Segment Open

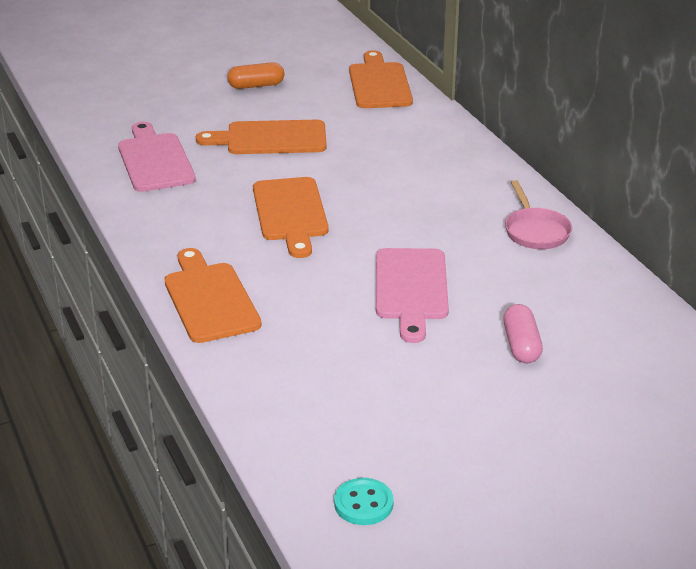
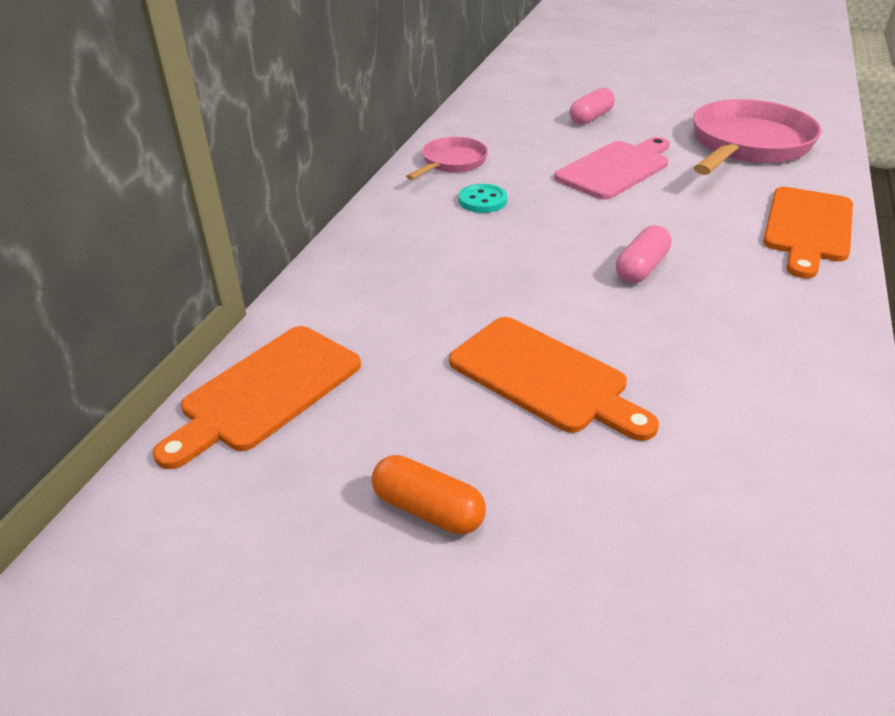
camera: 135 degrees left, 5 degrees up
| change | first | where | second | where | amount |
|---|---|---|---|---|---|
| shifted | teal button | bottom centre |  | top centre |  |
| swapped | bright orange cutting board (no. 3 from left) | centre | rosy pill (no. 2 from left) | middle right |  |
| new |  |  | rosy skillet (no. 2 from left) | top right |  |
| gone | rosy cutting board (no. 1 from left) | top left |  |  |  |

Segment Closed

PROMPT:
Write the lines out exactly, from the one with "swapped | bright" down to the last line of the listing, and leave out all others.

ANSWER SPACE:
| swapped | bright orange cutting board (no. 3 from left) | centre | rosy pill (no. 2 from left) | middle right |  |
| new |  |  | rosy skillet (no. 2 from left) | top right |  |
| gone | rosy cutting board (no. 1 from left) | top left |  |  |  |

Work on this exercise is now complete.